» WORK REQUEST: Copy each line of the records below that mentions the word "square".
════════
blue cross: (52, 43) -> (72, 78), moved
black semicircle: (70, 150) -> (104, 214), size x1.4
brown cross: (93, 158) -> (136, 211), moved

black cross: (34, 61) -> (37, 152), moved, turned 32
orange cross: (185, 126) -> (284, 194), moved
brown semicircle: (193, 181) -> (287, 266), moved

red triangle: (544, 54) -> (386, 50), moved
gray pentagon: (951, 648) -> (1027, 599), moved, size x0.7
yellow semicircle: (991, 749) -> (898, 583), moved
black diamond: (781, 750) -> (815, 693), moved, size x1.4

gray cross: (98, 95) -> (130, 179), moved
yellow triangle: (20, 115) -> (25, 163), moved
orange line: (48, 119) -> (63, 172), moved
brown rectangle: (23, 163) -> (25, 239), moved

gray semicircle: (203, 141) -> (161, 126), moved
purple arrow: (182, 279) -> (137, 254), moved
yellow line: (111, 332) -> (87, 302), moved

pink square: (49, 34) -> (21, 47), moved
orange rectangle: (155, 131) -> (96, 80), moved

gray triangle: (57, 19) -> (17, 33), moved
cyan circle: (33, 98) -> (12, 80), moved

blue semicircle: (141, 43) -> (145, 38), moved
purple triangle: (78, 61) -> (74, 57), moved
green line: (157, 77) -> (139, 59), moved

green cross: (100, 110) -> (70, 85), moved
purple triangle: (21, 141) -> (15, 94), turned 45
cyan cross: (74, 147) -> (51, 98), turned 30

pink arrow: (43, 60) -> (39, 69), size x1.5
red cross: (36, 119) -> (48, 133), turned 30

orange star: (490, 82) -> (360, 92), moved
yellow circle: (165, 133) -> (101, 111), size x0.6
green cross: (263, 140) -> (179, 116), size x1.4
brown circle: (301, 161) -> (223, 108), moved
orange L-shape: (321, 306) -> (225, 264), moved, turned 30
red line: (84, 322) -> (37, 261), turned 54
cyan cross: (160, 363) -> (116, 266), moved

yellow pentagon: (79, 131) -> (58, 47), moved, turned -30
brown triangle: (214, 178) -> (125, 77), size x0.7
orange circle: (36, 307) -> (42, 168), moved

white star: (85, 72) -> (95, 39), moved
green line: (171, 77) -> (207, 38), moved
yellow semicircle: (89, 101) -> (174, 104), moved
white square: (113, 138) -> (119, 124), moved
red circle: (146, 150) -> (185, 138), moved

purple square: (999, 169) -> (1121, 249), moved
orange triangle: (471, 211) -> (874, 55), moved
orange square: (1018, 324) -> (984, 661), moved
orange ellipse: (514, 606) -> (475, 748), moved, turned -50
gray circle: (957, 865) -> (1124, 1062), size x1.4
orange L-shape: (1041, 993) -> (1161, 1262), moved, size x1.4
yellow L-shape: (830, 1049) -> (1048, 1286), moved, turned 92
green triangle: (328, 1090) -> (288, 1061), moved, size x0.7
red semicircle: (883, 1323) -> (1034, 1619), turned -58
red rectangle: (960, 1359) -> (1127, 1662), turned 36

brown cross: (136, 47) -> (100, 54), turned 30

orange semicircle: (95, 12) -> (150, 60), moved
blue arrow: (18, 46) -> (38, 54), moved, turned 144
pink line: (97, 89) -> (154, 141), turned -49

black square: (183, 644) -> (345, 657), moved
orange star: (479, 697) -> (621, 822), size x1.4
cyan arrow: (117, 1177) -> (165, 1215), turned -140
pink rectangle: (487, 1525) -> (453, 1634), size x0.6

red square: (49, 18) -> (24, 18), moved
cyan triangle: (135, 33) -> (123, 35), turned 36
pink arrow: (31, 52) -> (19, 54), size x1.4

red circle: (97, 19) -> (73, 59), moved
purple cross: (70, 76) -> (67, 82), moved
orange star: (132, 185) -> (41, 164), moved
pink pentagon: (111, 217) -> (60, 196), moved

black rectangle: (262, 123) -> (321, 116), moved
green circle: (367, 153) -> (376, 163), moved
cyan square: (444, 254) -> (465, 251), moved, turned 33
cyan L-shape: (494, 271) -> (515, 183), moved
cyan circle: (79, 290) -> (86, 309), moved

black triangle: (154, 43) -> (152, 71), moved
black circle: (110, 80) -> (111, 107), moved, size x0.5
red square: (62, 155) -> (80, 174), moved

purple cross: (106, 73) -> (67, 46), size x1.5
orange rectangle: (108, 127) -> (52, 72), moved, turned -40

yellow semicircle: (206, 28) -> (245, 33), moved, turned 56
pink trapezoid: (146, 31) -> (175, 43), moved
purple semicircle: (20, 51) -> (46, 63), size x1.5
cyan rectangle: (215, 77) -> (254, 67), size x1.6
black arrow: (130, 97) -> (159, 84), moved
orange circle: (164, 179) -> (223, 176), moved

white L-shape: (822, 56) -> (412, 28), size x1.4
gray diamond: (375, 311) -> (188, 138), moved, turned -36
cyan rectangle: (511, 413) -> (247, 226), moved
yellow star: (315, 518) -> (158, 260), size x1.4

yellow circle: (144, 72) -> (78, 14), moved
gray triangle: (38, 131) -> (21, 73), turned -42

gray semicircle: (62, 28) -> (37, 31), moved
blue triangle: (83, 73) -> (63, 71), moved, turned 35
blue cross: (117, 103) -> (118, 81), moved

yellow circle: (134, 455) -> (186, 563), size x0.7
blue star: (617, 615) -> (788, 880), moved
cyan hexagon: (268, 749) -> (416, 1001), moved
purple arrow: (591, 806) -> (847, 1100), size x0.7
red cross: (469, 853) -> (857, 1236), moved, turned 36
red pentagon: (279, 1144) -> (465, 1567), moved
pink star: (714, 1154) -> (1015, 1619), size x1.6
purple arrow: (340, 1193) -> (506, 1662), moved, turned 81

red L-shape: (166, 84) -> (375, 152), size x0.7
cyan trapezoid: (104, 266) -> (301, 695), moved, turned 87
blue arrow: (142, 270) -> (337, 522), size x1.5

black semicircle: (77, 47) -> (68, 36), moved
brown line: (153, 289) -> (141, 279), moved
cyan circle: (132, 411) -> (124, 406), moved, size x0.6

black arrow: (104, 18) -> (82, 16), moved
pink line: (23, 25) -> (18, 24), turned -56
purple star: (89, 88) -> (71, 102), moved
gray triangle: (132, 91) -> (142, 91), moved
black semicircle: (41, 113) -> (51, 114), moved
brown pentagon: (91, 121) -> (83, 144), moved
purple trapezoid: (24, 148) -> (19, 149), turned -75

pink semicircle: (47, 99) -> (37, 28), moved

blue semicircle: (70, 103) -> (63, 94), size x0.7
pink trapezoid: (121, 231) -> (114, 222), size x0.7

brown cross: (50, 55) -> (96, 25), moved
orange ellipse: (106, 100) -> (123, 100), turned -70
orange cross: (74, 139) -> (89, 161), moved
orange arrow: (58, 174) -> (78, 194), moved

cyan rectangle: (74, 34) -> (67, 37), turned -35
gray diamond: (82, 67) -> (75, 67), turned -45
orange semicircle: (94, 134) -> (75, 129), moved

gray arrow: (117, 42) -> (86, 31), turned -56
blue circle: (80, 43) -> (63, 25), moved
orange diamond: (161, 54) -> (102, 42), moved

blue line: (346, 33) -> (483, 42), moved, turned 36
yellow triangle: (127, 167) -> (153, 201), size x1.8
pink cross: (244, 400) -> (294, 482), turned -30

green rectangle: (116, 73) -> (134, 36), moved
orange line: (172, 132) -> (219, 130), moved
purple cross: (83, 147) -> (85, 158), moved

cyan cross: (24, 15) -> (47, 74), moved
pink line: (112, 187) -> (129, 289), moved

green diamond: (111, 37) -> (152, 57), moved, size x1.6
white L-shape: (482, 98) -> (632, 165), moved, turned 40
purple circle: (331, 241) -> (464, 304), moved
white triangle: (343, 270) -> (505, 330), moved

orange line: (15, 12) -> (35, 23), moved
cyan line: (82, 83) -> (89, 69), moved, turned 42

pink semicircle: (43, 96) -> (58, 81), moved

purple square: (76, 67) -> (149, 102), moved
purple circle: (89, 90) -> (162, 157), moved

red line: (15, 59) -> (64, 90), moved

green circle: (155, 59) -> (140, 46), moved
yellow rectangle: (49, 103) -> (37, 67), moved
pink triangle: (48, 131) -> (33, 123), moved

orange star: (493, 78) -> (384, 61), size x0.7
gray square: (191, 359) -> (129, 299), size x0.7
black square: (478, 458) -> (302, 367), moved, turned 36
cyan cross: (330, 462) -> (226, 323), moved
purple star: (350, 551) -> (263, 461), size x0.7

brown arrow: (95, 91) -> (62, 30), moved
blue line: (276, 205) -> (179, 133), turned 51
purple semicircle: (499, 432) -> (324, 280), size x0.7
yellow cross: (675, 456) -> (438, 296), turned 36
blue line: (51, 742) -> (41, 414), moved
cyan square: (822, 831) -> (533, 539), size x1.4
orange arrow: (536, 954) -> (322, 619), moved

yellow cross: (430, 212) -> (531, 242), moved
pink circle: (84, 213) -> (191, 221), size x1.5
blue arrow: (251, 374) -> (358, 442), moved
════════
» ANSWER AREA:
pink square: (49, 34) -> (21, 47), moved
white square: (113, 138) -> (119, 124), moved
purple square: (999, 169) -> (1121, 249), moved
orange square: (1018, 324) -> (984, 661), moved
black square: (183, 644) -> (345, 657), moved
red square: (49, 18) -> (24, 18), moved
cyan square: (444, 254) -> (465, 251), moved, turned 33
red square: (62, 155) -> (80, 174), moved
purple square: (76, 67) -> (149, 102), moved
gray square: (191, 359) -> (129, 299), size x0.7
black square: (478, 458) -> (302, 367), moved, turned 36
cyan square: (822, 831) -> (533, 539), size x1.4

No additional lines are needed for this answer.